* **EXTRACTED DATA**
/---

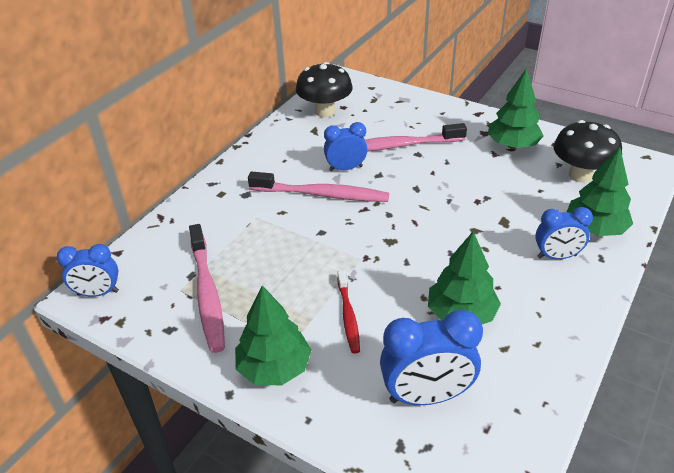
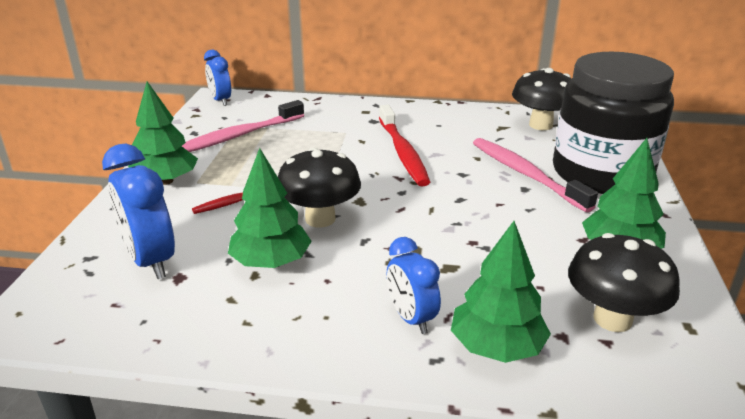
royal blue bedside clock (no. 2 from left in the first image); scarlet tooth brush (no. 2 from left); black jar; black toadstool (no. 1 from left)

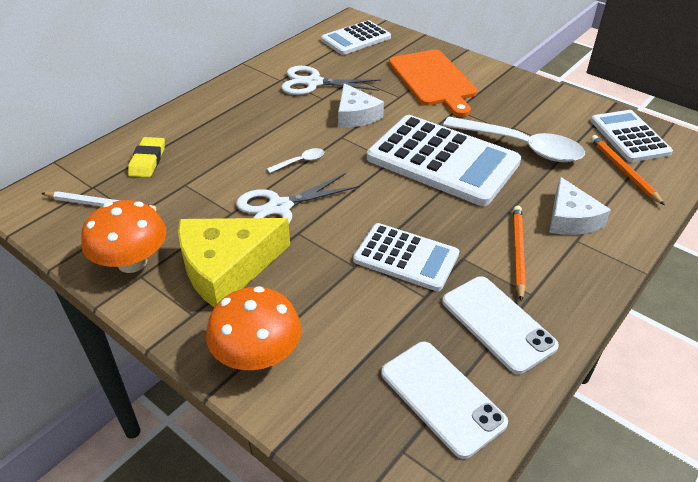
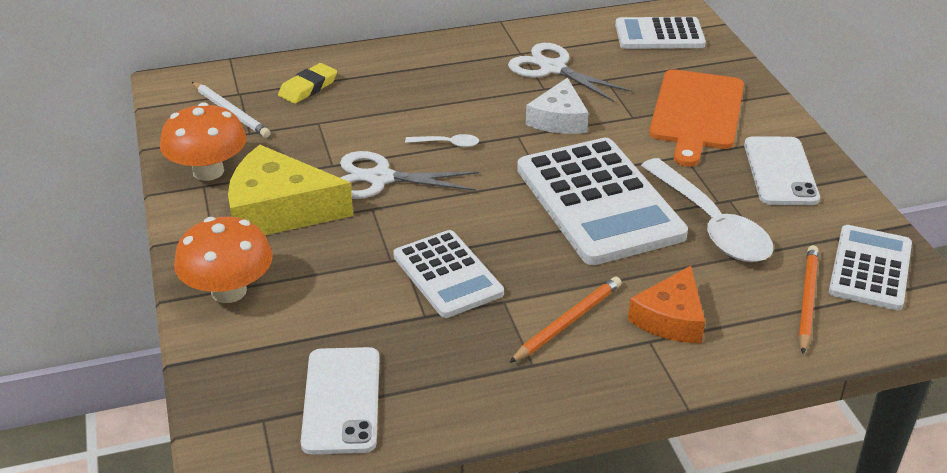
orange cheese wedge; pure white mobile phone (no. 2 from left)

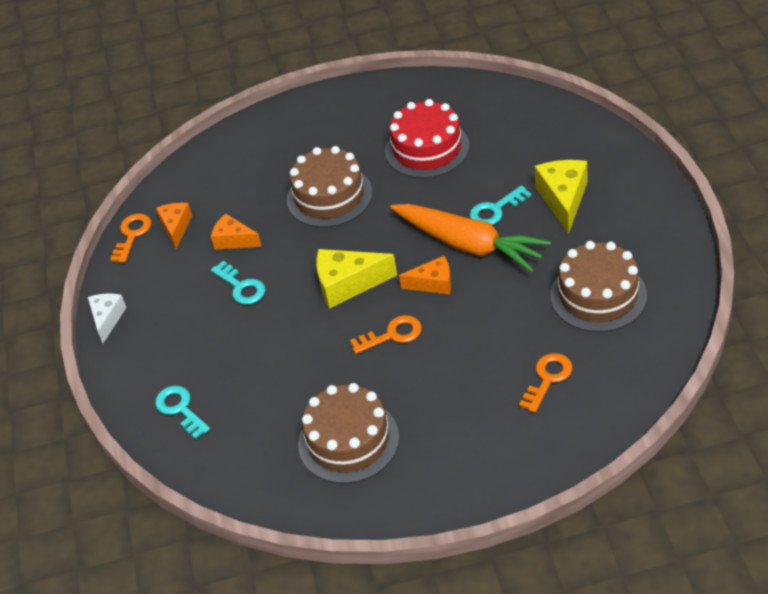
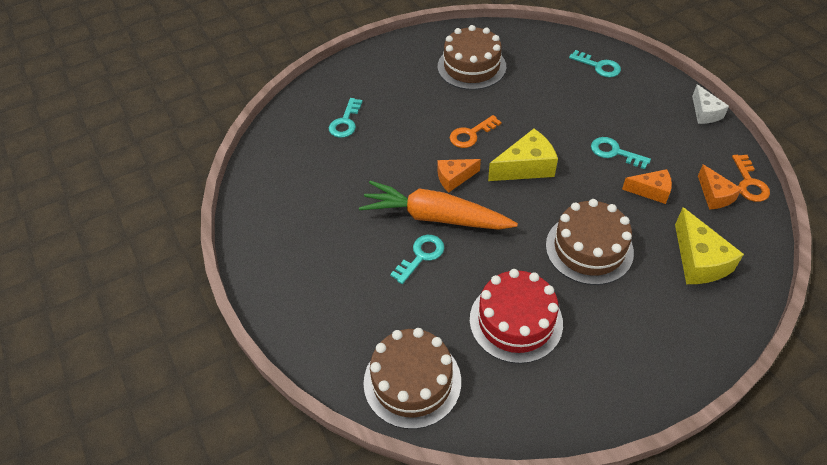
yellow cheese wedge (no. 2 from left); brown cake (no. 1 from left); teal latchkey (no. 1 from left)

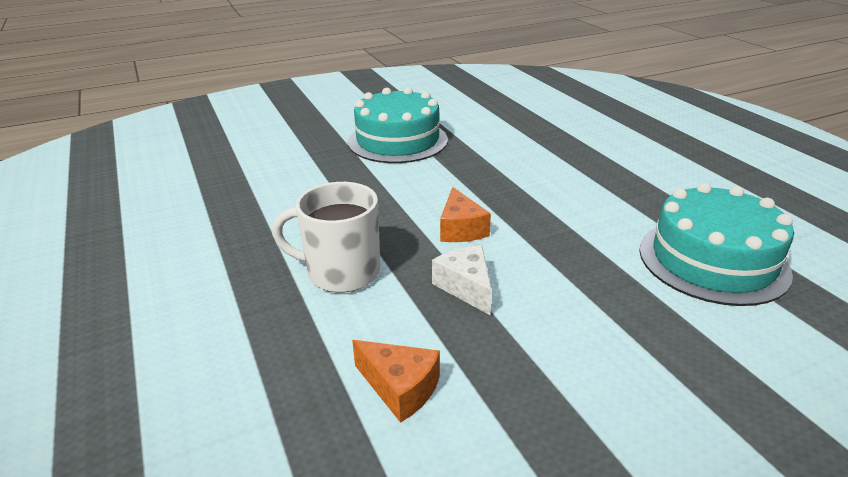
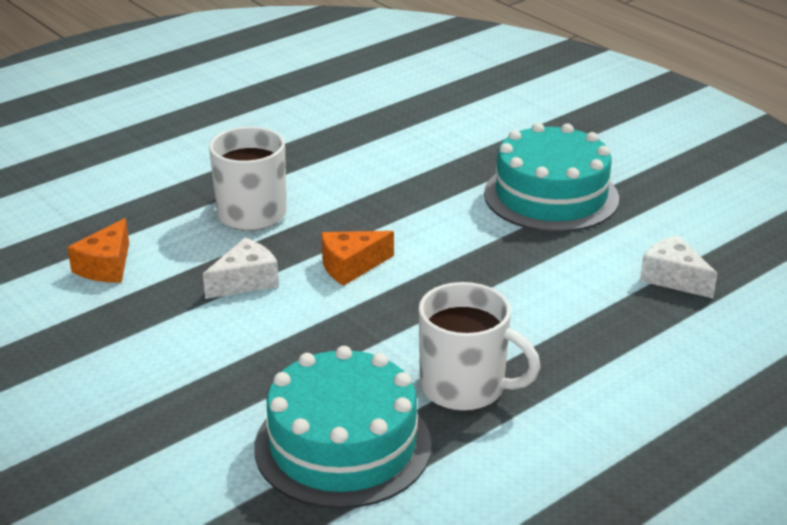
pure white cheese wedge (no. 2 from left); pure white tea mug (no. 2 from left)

\---
/---

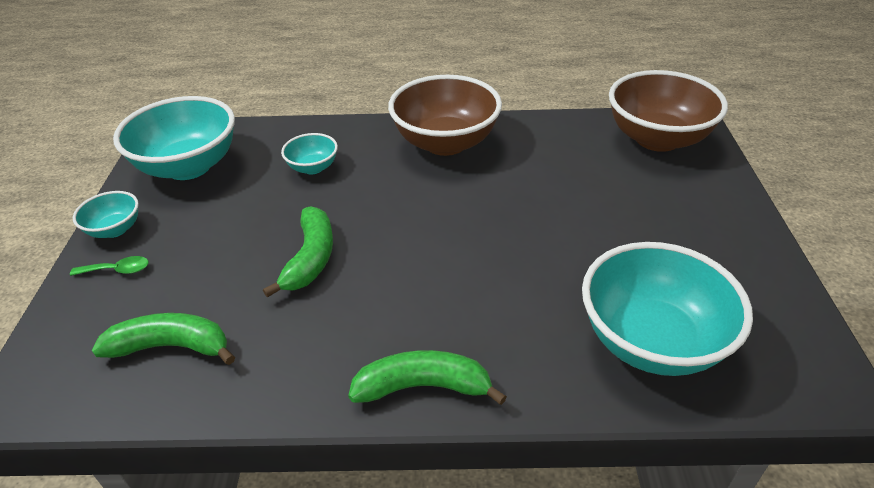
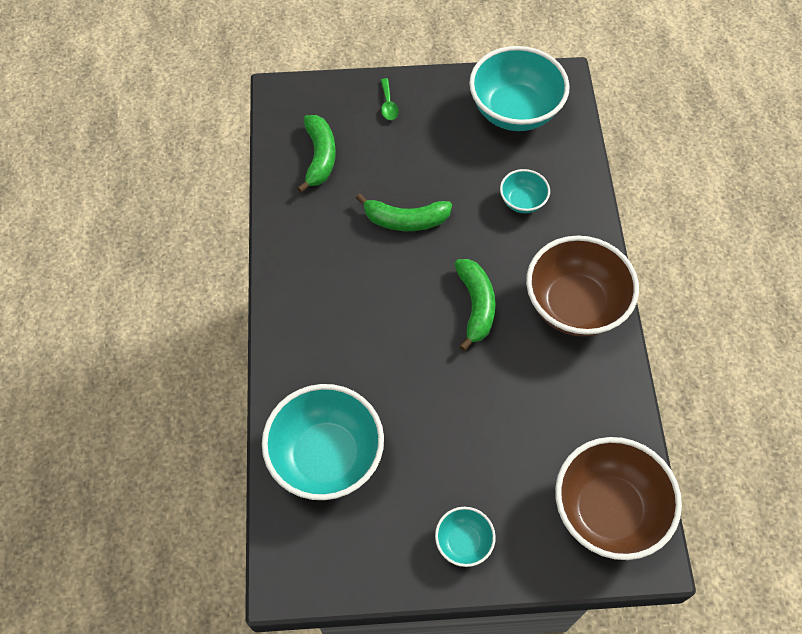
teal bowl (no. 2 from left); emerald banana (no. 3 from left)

\---
/---

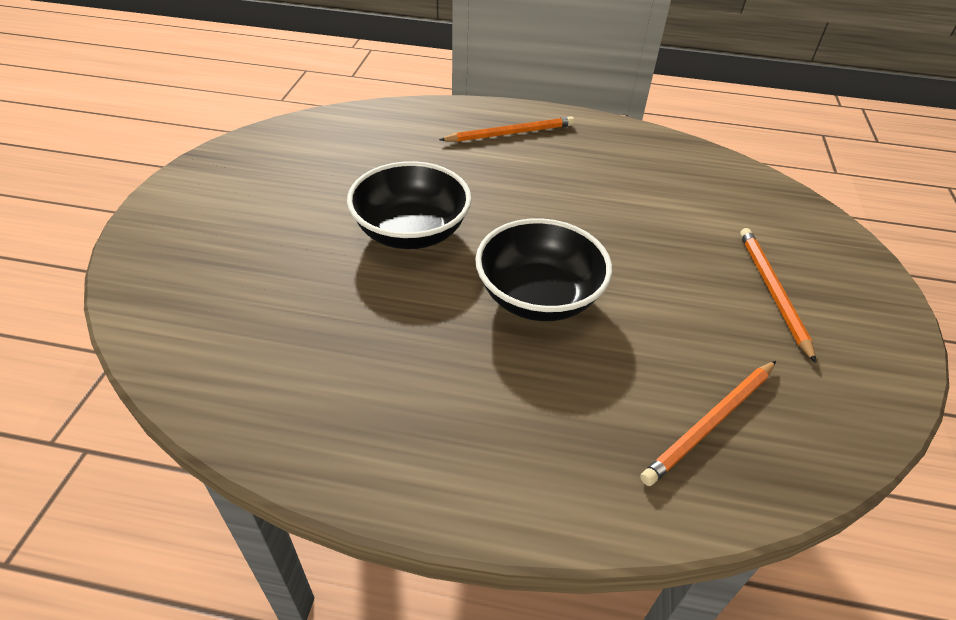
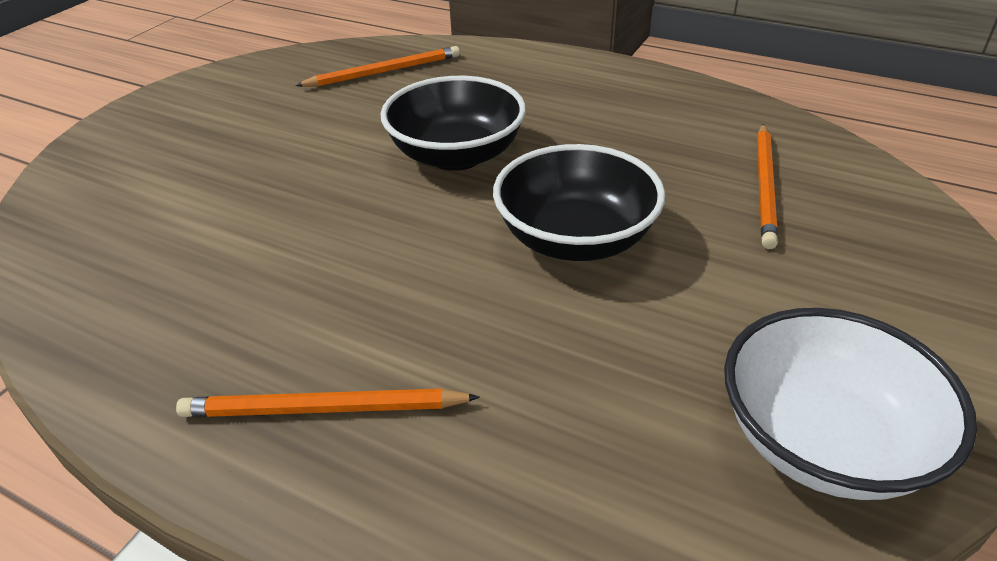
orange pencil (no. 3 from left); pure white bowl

\---

* **TASK BRIEF**
For this task, return exactly the stretch of the listing above from the line with "royal blue bedside" through the line with "pure white cheese", inclusive and without pictures.

* **RESPONSE BELOW**
royal blue bedside clock (no. 2 from left in the first image); scarlet tooth brush (no. 2 from left); black jar; black toadstool (no. 1 from left)

orange cheese wedge; pure white mobile phone (no. 2 from left)

yellow cheese wedge (no. 2 from left); brown cake (no. 1 from left); teal latchkey (no. 1 from left)

pure white cheese wedge (no. 2 from left); pure white tea mug (no. 2 from left)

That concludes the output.